> _ABOUT THIS EXERCISE_:
Repeat only the lines below from the one containing "building: [364,43,406,91] -> none" through the one containing "building: [437,377,482,430] ->", inclusive, exactly as written.

> _STUDY MATERIAL_:
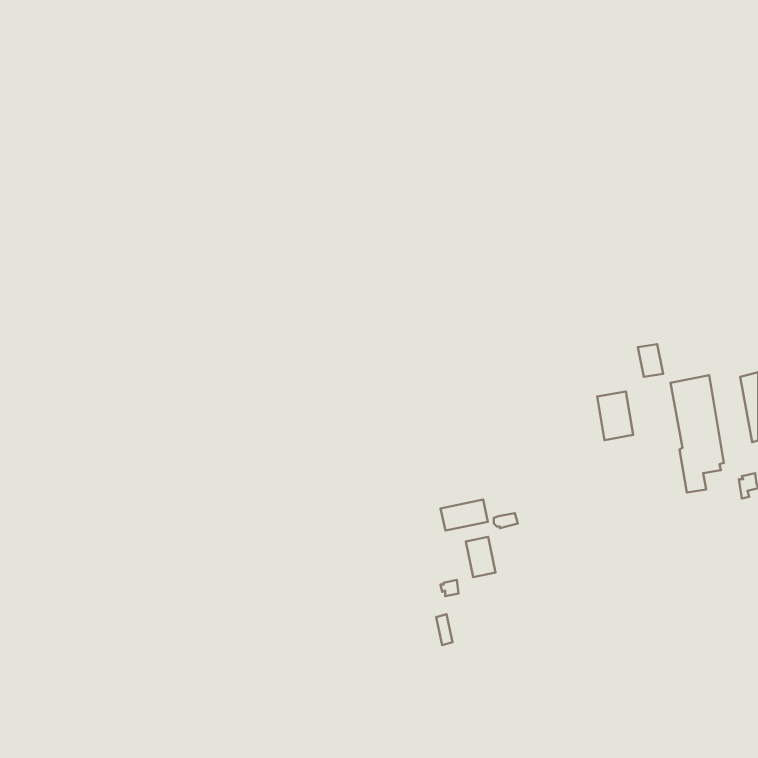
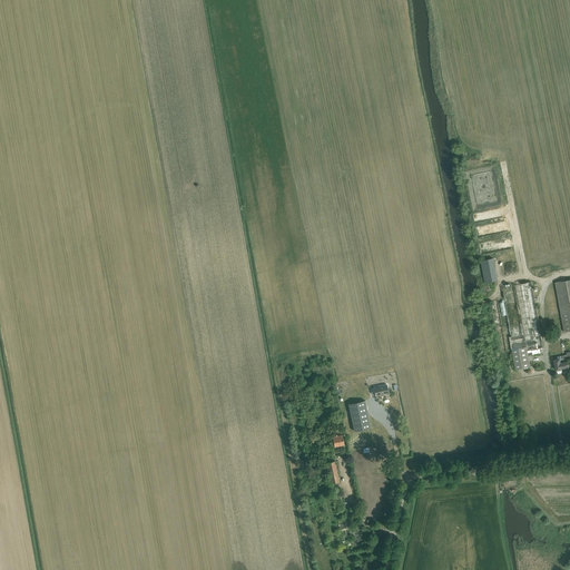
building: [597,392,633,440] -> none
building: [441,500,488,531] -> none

==

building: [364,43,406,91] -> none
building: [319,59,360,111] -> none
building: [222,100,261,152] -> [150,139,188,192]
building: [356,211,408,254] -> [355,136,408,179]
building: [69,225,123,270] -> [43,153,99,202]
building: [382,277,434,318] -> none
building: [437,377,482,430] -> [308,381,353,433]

> _TASK ANSWER_:
building: [364,43,406,91] -> none
building: [319,59,360,111] -> none
building: [222,100,261,152] -> [150,139,188,192]
building: [356,211,408,254] -> [355,136,408,179]
building: [69,225,123,270] -> [43,153,99,202]
building: [382,277,434,318] -> none
building: [437,377,482,430] -> [308,381,353,433]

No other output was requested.